■ **DATA SUPPLIED**:
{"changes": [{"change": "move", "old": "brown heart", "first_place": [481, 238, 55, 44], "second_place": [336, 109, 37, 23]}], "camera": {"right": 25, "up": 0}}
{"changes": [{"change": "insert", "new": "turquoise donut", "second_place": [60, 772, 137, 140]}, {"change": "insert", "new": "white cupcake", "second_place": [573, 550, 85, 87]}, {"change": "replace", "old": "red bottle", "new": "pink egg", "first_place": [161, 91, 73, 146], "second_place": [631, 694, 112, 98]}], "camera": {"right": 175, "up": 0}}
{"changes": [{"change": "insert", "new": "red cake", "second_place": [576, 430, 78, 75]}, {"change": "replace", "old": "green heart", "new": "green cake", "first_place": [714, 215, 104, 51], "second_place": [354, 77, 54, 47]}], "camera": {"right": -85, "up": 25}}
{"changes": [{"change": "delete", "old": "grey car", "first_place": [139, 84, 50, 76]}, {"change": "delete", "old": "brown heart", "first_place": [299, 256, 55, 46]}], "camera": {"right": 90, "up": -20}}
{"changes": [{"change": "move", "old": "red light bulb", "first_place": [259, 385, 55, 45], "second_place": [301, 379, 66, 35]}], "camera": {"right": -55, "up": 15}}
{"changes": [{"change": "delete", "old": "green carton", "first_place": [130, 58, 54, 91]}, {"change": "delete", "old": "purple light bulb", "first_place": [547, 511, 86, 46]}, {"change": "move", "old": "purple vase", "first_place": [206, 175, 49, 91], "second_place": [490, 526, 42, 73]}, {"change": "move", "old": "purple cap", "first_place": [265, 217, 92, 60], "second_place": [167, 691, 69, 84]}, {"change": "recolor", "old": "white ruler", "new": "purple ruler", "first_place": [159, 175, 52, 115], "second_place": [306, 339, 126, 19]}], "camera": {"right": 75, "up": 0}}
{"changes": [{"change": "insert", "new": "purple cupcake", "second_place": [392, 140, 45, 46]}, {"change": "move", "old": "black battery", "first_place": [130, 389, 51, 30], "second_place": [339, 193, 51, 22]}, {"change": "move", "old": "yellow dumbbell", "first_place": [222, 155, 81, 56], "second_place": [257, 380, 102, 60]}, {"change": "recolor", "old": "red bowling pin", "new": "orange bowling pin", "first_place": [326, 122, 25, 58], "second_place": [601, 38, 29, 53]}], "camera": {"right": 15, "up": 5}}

■ **YOUR ASSIGNMENT**:
All of the entries must be given again, word for word.

■ **ANSWER SECTION**:
{"changes": [{"change": "move", "old": "brown heart", "first_place": [481, 238, 55, 44], "second_place": [336, 109, 37, 23]}], "camera": {"right": 25, "up": 0}}
{"changes": [{"change": "insert", "new": "turquoise donut", "second_place": [60, 772, 137, 140]}, {"change": "insert", "new": "white cupcake", "second_place": [573, 550, 85, 87]}, {"change": "replace", "old": "red bottle", "new": "pink egg", "first_place": [161, 91, 73, 146], "second_place": [631, 694, 112, 98]}], "camera": {"right": 175, "up": 0}}
{"changes": [{"change": "insert", "new": "red cake", "second_place": [576, 430, 78, 75]}, {"change": "replace", "old": "green heart", "new": "green cake", "first_place": [714, 215, 104, 51], "second_place": [354, 77, 54, 47]}], "camera": {"right": -85, "up": 25}}
{"changes": [{"change": "delete", "old": "grey car", "first_place": [139, 84, 50, 76]}, {"change": "delete", "old": "brown heart", "first_place": [299, 256, 55, 46]}], "camera": {"right": 90, "up": -20}}
{"changes": [{"change": "move", "old": "red light bulb", "first_place": [259, 385, 55, 45], "second_place": [301, 379, 66, 35]}], "camera": {"right": -55, "up": 15}}
{"changes": [{"change": "delete", "old": "green carton", "first_place": [130, 58, 54, 91]}, {"change": "delete", "old": "purple light bulb", "first_place": [547, 511, 86, 46]}, {"change": "move", "old": "purple vase", "first_place": [206, 175, 49, 91], "second_place": [490, 526, 42, 73]}, {"change": "move", "old": "purple cap", "first_place": [265, 217, 92, 60], "second_place": [167, 691, 69, 84]}, {"change": "recolor", "old": "white ruler", "new": "purple ruler", "first_place": [159, 175, 52, 115], "second_place": [306, 339, 126, 19]}], "camera": {"right": 75, "up": 0}}
{"changes": [{"change": "insert", "new": "purple cupcake", "second_place": [392, 140, 45, 46]}, {"change": "move", "old": "black battery", "first_place": [130, 389, 51, 30], "second_place": [339, 193, 51, 22]}, {"change": "move", "old": "yellow dumbbell", "first_place": [222, 155, 81, 56], "second_place": [257, 380, 102, 60]}, {"change": "recolor", "old": "red bowling pin", "new": "orange bowling pin", "first_place": [326, 122, 25, 58], "second_place": [601, 38, 29, 53]}], "camera": {"right": 15, "up": 5}}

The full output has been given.